> ABOUT THIS TASK: Would you retype the whole listing verbatim, keeping pictures out of it?

> SOURCE DATA:

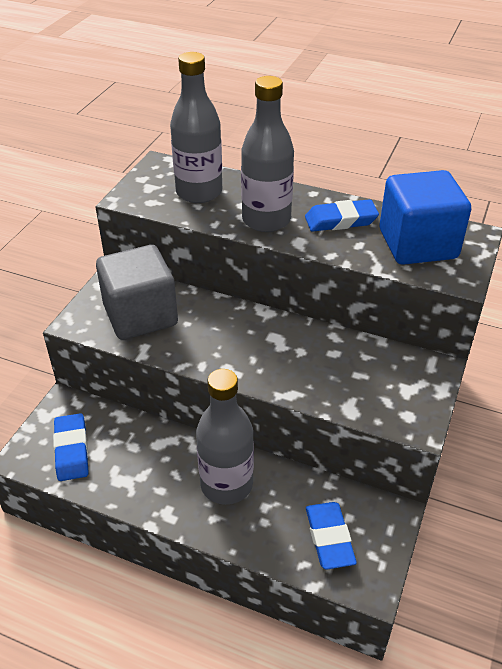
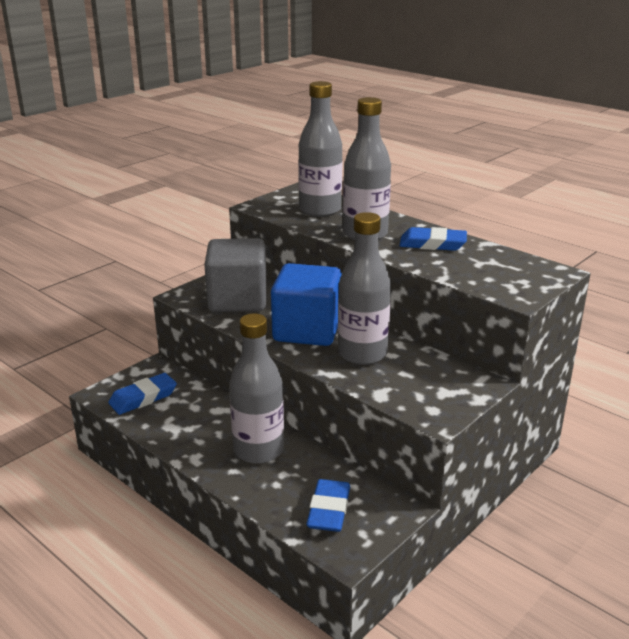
camera: 20 degrees right, 15 degrees down
(72, 450) = (143, 398): blue eraser -> blue eraser turned 45 degrees clockwise
(306, 360) = (362, 354): none -> grey bottle
(417, 244) = (494, 269): blue cube -> blue cube (307, 330)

> YOUR SOLUTION:
camera: 20 degrees right, 15 degrees down
(72, 450) = (143, 398): blue eraser -> blue eraser turned 45 degrees clockwise
(306, 360) = (362, 354): none -> grey bottle
(417, 244) = (494, 269): blue cube -> blue cube (307, 330)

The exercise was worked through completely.